### WRITTEN TASK
Copy every line of the listing below without any changes, leaving out the pictures.

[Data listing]
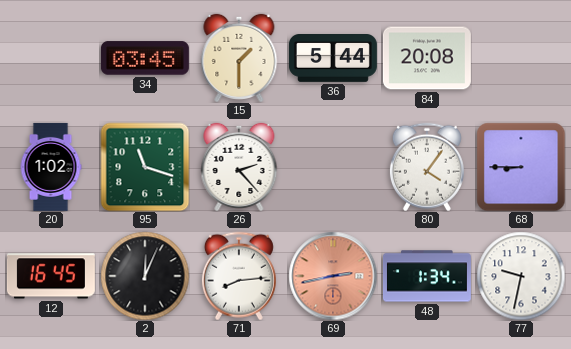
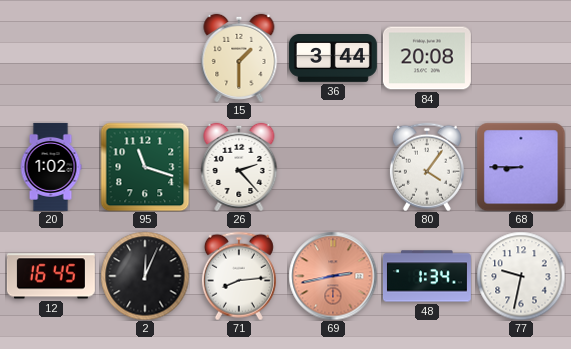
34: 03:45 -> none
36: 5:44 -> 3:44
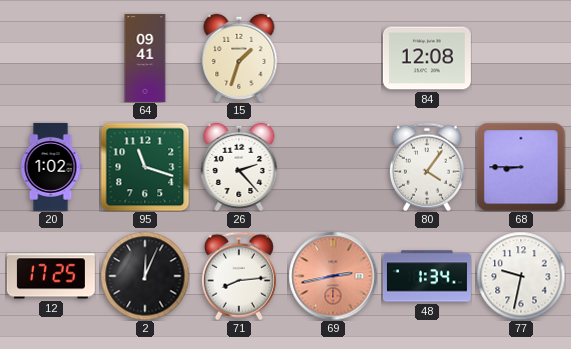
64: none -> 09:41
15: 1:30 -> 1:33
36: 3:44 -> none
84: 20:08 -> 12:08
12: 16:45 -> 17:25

### SOLUTION TO THIS PROBLEM
34: 03:45 -> none
36: 5:44 -> 3:44
64: none -> 09:41
15: 1:30 -> 1:33
36: 3:44 -> none
84: 20:08 -> 12:08
12: 16:45 -> 17:25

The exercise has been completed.